**** EXERCISE INPUT ****
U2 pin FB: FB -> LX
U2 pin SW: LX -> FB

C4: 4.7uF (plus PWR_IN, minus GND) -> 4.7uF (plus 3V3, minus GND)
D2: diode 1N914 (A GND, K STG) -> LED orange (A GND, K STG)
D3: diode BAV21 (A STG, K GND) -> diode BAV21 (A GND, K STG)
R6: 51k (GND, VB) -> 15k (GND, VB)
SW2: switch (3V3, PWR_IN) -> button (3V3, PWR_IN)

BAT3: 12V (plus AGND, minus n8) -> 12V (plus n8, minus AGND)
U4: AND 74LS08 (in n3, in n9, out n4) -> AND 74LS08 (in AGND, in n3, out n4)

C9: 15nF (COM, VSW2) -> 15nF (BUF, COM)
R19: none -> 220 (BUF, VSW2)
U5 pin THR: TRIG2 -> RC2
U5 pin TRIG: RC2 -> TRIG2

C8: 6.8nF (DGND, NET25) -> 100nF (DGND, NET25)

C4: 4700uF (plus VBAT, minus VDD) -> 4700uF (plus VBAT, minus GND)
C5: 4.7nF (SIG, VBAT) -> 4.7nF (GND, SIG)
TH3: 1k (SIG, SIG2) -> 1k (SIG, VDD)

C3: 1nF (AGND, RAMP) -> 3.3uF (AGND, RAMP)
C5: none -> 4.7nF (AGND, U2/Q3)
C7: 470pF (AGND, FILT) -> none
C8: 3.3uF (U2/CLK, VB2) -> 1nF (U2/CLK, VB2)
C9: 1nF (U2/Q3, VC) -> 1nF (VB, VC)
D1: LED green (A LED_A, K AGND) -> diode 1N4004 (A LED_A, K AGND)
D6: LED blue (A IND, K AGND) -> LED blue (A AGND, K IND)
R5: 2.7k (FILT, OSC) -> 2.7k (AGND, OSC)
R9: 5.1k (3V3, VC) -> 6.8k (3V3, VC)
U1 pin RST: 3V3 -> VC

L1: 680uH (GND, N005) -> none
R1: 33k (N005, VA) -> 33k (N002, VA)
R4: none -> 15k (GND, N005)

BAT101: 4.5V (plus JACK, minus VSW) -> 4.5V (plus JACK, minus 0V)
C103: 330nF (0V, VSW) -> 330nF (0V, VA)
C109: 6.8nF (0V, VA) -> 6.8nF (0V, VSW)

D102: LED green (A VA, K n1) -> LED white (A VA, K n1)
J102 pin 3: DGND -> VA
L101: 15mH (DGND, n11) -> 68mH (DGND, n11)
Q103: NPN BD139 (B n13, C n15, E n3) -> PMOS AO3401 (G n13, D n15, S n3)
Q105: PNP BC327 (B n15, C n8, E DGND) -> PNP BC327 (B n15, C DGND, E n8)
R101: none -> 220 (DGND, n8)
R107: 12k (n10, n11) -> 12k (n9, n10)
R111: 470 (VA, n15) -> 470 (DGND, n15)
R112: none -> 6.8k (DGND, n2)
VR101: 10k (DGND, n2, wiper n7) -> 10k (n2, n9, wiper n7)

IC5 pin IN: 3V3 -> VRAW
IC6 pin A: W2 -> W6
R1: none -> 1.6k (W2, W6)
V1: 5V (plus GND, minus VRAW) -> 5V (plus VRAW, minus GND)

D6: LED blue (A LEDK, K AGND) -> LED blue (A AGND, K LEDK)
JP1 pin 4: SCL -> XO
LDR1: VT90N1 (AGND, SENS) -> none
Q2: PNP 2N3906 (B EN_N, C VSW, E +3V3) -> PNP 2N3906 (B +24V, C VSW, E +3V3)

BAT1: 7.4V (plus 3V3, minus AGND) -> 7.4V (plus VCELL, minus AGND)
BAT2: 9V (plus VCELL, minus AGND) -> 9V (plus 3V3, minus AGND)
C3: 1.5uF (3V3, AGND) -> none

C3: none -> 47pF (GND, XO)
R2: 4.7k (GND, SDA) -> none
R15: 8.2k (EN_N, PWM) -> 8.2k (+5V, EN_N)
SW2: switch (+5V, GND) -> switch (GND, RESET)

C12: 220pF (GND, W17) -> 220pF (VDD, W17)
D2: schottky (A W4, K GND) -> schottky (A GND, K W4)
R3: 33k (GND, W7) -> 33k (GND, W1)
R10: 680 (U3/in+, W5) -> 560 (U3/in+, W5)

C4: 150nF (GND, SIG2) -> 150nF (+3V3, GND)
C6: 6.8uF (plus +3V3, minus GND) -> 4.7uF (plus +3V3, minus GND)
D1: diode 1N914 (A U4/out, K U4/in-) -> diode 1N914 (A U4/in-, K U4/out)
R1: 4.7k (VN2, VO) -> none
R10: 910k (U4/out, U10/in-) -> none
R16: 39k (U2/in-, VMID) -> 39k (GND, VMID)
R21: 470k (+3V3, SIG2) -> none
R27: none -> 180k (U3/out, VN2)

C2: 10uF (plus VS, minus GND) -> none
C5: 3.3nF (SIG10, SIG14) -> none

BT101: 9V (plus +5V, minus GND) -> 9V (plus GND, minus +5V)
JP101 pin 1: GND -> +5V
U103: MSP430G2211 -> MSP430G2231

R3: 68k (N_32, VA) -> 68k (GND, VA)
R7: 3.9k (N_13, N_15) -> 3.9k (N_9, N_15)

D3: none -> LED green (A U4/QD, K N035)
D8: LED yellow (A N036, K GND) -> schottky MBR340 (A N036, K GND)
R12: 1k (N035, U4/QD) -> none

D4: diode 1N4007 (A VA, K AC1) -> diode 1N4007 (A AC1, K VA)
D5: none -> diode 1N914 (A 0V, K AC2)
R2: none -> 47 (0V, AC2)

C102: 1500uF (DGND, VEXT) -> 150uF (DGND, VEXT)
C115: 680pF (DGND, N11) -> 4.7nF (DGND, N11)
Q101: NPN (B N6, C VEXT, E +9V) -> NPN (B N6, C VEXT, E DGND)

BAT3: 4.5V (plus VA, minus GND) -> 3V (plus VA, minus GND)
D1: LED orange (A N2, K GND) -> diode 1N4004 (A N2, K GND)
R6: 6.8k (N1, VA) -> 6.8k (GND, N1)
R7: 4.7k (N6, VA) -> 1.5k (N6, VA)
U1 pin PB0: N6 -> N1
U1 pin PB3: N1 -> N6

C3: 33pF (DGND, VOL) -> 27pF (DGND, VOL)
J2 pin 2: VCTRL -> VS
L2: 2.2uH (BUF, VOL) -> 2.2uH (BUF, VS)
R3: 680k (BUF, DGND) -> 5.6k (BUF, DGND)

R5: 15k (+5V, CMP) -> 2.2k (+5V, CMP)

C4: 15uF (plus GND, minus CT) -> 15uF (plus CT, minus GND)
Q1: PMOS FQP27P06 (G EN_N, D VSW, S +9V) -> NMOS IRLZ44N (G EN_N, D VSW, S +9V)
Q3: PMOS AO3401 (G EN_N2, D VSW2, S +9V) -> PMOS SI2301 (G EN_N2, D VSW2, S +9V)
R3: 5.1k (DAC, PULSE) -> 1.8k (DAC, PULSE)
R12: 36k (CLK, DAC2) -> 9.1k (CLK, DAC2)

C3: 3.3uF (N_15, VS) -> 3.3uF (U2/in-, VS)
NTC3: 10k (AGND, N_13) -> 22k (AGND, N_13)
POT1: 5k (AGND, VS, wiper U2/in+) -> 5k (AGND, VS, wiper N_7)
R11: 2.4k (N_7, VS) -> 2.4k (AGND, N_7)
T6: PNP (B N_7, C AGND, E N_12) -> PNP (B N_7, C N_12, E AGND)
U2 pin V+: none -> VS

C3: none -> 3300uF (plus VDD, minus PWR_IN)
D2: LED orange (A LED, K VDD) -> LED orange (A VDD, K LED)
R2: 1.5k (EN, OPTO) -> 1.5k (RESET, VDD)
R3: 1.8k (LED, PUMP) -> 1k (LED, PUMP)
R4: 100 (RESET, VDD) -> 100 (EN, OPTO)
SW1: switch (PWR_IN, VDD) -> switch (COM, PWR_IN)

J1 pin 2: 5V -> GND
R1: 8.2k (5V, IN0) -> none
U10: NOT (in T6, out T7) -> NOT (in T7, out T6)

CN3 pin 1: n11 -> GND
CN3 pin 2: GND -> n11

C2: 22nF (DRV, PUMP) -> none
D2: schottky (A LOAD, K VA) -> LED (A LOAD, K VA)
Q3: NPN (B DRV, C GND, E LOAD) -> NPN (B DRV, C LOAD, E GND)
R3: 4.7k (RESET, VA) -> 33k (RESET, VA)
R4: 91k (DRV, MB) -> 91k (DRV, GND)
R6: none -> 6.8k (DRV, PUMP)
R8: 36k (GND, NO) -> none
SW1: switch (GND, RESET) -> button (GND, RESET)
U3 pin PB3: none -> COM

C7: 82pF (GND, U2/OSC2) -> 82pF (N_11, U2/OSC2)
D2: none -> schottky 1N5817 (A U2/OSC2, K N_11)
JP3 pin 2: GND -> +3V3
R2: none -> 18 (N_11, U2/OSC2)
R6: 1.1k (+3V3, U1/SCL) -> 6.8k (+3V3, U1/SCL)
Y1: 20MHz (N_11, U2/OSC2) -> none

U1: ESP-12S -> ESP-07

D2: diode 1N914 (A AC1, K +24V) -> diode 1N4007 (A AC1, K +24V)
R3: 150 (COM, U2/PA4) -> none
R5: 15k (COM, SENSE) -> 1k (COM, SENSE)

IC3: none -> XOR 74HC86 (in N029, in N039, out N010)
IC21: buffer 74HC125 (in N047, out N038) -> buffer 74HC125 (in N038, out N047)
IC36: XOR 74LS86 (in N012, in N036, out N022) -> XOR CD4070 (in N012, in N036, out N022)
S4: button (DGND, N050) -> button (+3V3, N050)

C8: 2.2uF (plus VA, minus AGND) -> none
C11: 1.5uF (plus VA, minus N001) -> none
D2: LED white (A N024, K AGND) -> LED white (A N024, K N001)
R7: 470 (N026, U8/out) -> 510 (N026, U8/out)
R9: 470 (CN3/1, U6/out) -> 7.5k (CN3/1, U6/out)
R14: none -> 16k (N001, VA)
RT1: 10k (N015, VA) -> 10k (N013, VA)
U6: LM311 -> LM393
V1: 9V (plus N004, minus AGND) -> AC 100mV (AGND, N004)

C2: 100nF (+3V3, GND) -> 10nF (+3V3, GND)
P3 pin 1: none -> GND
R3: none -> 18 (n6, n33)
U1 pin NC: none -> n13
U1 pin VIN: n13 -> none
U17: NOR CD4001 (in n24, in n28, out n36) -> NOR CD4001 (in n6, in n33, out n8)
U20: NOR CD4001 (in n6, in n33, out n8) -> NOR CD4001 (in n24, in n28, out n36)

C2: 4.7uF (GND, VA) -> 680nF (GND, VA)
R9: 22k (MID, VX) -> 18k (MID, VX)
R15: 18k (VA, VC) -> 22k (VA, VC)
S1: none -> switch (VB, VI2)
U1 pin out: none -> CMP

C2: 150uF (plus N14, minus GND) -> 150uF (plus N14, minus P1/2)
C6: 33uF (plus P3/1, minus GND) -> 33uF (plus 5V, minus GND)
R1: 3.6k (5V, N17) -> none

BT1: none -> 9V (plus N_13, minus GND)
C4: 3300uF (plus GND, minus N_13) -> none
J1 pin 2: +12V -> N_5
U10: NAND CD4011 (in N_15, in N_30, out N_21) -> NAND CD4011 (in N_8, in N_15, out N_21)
****
### TASK BRIEF
In the listing above, find the line holding "U20: NOR CD4001" and the line holding "J1 pin 2: +12V -> N_5", then output those two lines and every line between them exactly.

### RESULT
U20: NOR CD4001 (in n6, in n33, out n8) -> NOR CD4001 (in n24, in n28, out n36)

C2: 4.7uF (GND, VA) -> 680nF (GND, VA)
R9: 22k (MID, VX) -> 18k (MID, VX)
R15: 18k (VA, VC) -> 22k (VA, VC)
S1: none -> switch (VB, VI2)
U1 pin out: none -> CMP

C2: 150uF (plus N14, minus GND) -> 150uF (plus N14, minus P1/2)
C6: 33uF (plus P3/1, minus GND) -> 33uF (plus 5V, minus GND)
R1: 3.6k (5V, N17) -> none

BT1: none -> 9V (plus N_13, minus GND)
C4: 3300uF (plus GND, minus N_13) -> none
J1 pin 2: +12V -> N_5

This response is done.